## [Task directions]
For the records below, output word for word the lines from the one with "none -> yellow 1x2 brick [351,105,440,185]" up to and including the one with "none -> yellow 1x3 brick [222,105,347,197]". No pictures.

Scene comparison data
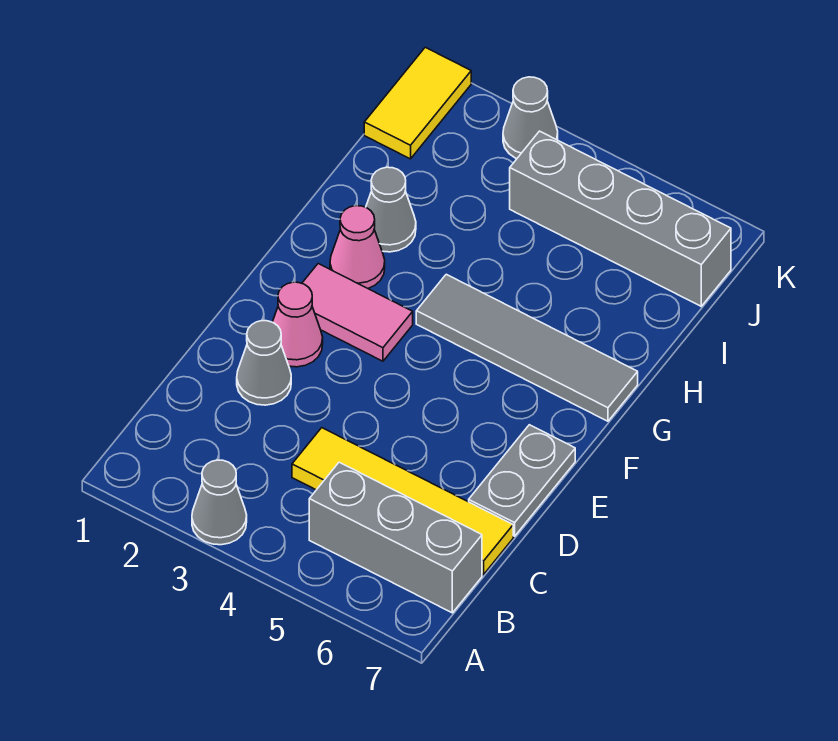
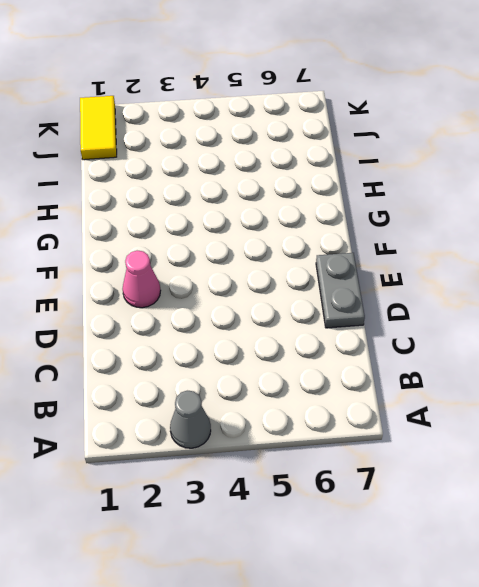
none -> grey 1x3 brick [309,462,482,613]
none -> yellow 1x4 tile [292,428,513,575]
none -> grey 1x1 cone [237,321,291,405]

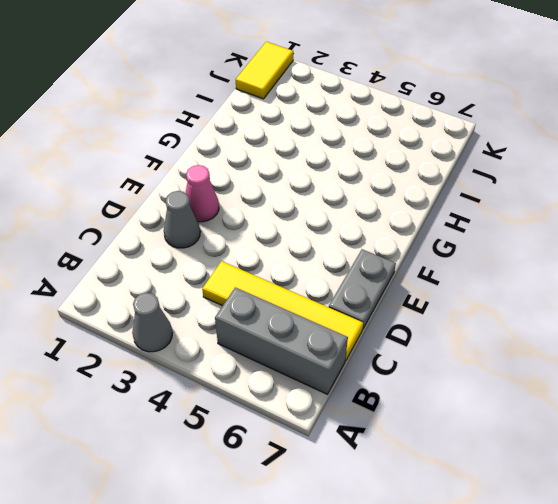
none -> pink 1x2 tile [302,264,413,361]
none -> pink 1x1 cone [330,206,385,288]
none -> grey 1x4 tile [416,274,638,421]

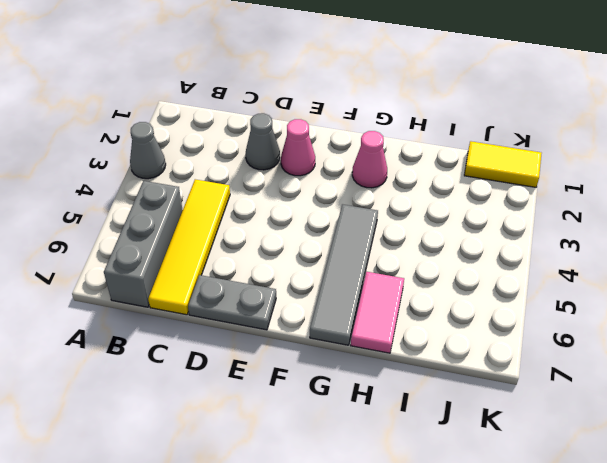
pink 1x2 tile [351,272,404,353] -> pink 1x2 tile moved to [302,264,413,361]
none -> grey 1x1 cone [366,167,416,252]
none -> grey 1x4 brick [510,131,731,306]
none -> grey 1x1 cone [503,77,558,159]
==
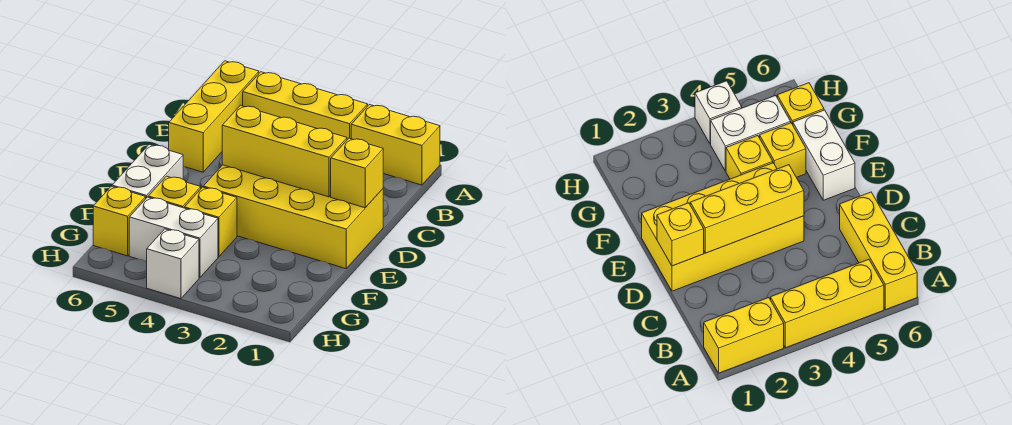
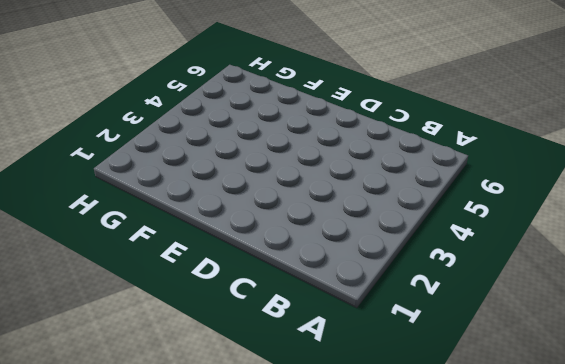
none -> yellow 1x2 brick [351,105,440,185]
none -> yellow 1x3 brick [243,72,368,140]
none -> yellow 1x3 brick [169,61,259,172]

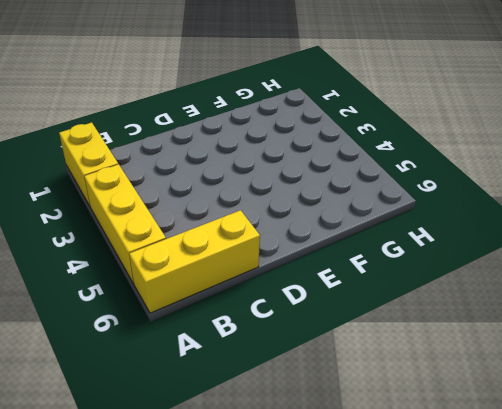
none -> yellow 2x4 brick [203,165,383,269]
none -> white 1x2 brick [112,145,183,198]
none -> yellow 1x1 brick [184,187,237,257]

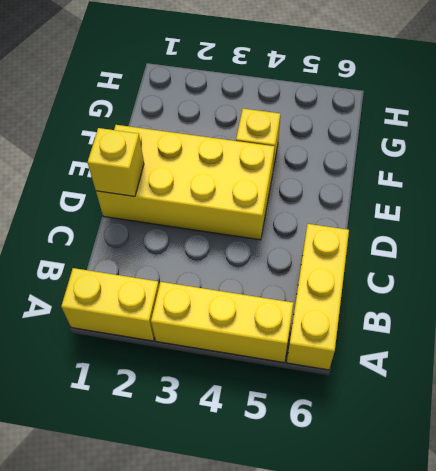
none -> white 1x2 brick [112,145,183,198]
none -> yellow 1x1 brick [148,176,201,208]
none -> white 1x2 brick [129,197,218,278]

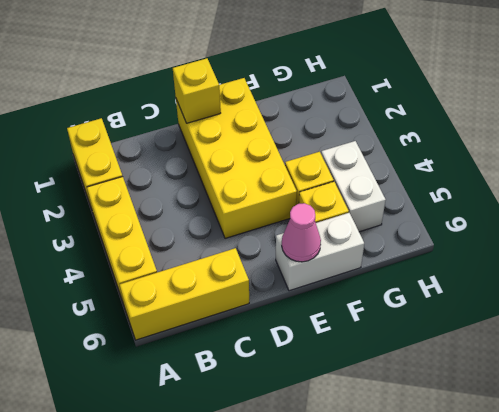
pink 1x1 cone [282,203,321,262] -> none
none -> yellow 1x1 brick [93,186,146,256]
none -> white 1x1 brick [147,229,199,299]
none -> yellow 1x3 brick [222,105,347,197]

## [Solution to this exercise]
none -> yellow 1x2 brick [351,105,440,185]
none -> yellow 1x3 brick [243,72,368,140]
none -> yellow 1x3 brick [169,61,259,172]

none -> yellow 2x4 brick [203,165,383,269]
none -> white 1x2 brick [112,145,183,198]
none -> yellow 1x1 brick [184,187,237,257]

none -> white 1x2 brick [112,145,183,198]
none -> yellow 1x1 brick [148,176,201,208]
none -> white 1x2 brick [129,197,218,278]

pink 1x1 cone [282,203,321,262] -> none
none -> yellow 1x1 brick [93,186,146,256]
none -> white 1x1 brick [147,229,199,299]
none -> yellow 1x3 brick [222,105,347,197]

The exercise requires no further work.